- Try it -
From the first line to the last, reproduce the records below exactly, omitting any picture.

(Scene difference descriptions)
● ● ● ● ●
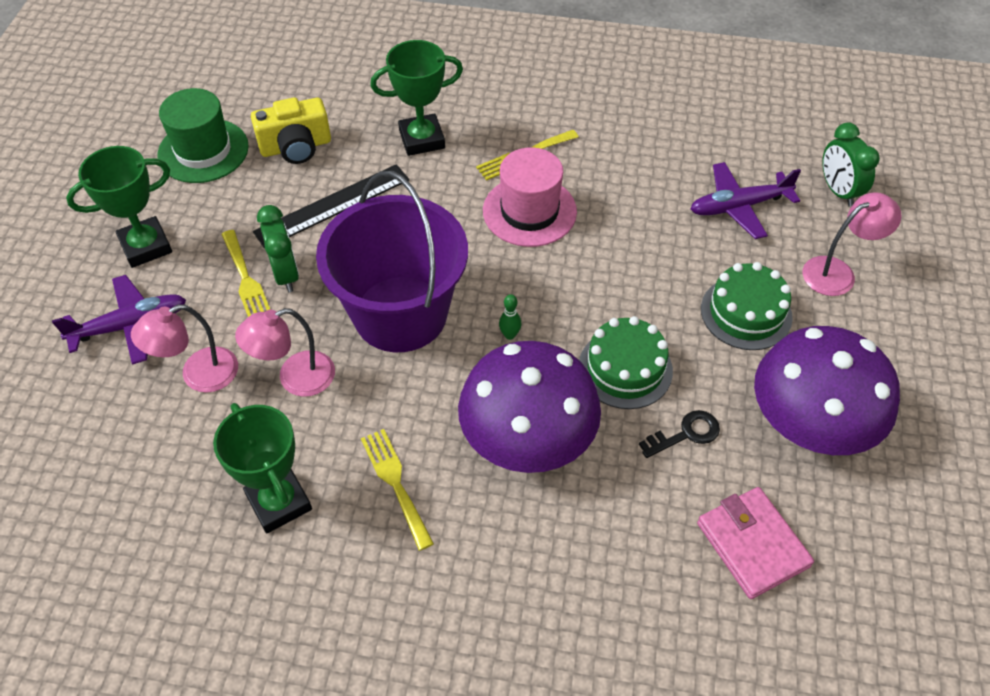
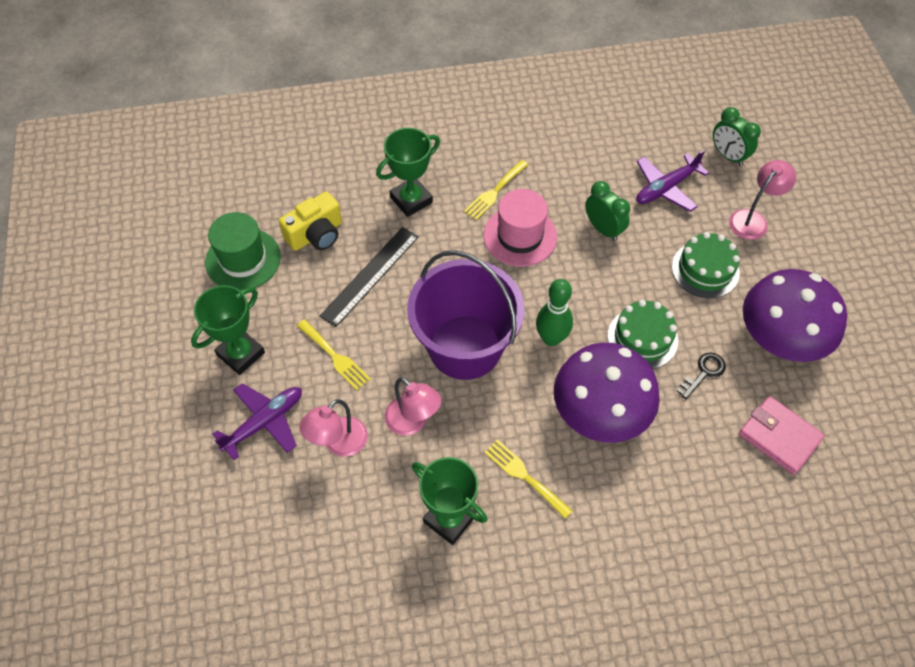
camera: 20 degrees left, 5 degrees up
(286, 274) = (363, 343): green clock -> green clock (603, 229)
(295, 378) = (413, 422): pink lamp -> pink lamp turned 90 degrees counterclockwise
(509, 335) = (551, 338): green bowling pin -> green bowling pin, size x2.11

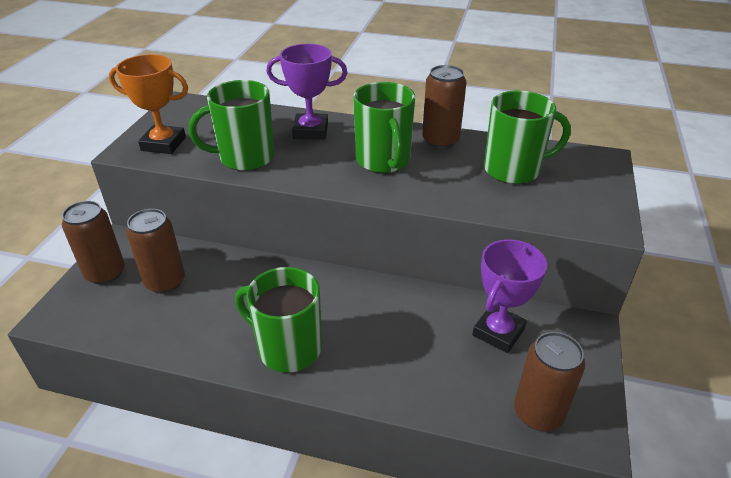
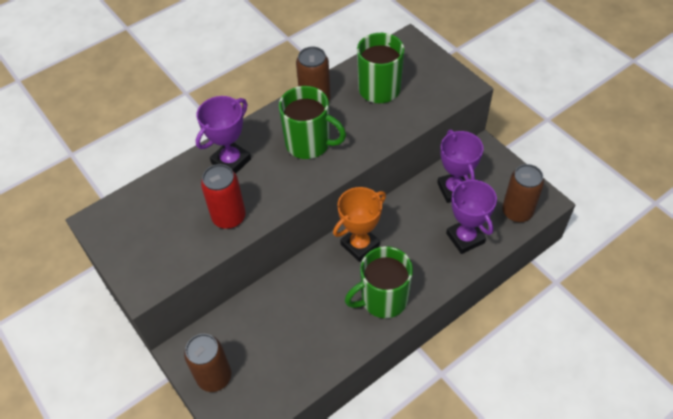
camera: 50 degrees left, 15 degrees up
(163, 144) = (156, 259): orange trophy -> orange trophy (360, 245)
(165, 282) = (259, 341): brown can -> none
(245, 157) = (229, 217): green mug -> red can
(441, 379) = (465, 238): none -> purple trophy

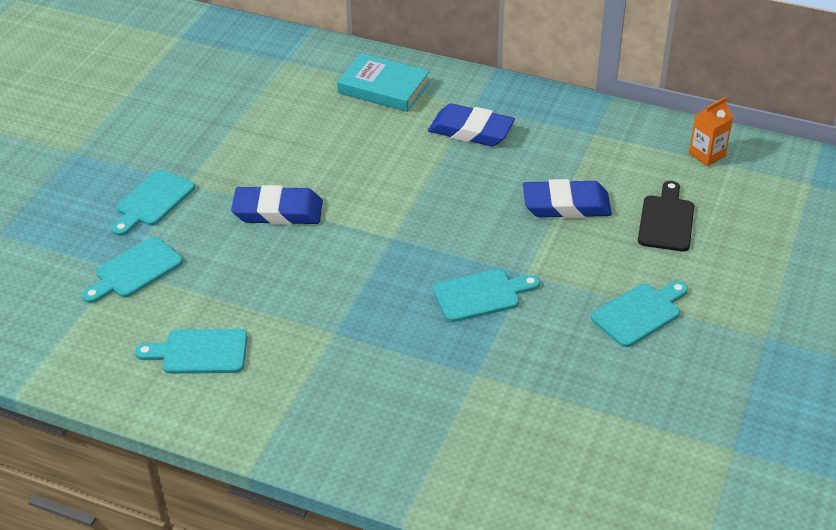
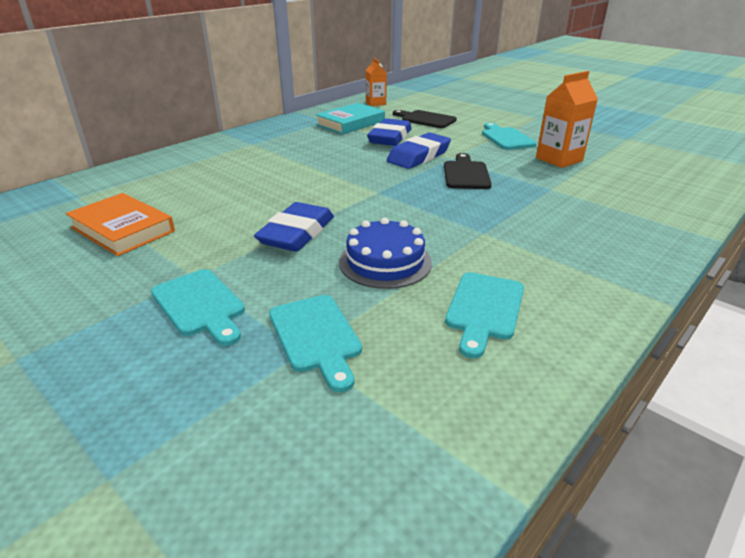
camera: 70 degrees left, 10 degrees down
(241, 114) = (123, 229): none -> orange book
(250, 279) = (385, 262): none -> blue cake
(383, 88) = (185, 166): turquoise book -> turquoise book (350, 123)
(471, 131) = (280, 148): blue eraser -> blue eraser (419, 156)
(481, 295) = (466, 174): turquoise cutting board -> black cutting board
(584, 374) = (559, 159): none -> orange carton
● ● ● ● ●
- Result -
camera: 20 degrees left, 5 degrees up
(286, 274) = (363, 343): green clock -> green clock (603, 229)
(295, 378) = (413, 422): pink lamp -> pink lamp turned 90 degrees counterclockwise
(509, 335) = (551, 338): green bowling pin -> green bowling pin, size x2.11

camera: 50 degrees left, 15 degrees up
(163, 144) = (156, 259): orange trophy -> orange trophy (360, 245)
(165, 282) = (259, 341): brown can -> none
(245, 157) = (229, 217): green mug -> red can
(441, 379) = (465, 238): none -> purple trophy

camera: 70 degrees left, 10 degrees down
(241, 114) = (123, 229): none -> orange book
(250, 279) = (385, 262): none -> blue cake
(383, 88) = (185, 166): turquoise book -> turquoise book (350, 123)
(471, 131) = (280, 148): blue eraser -> blue eraser (419, 156)
(481, 295) = (466, 174): turquoise cutting board -> black cutting board
(584, 374) = (559, 159): none -> orange carton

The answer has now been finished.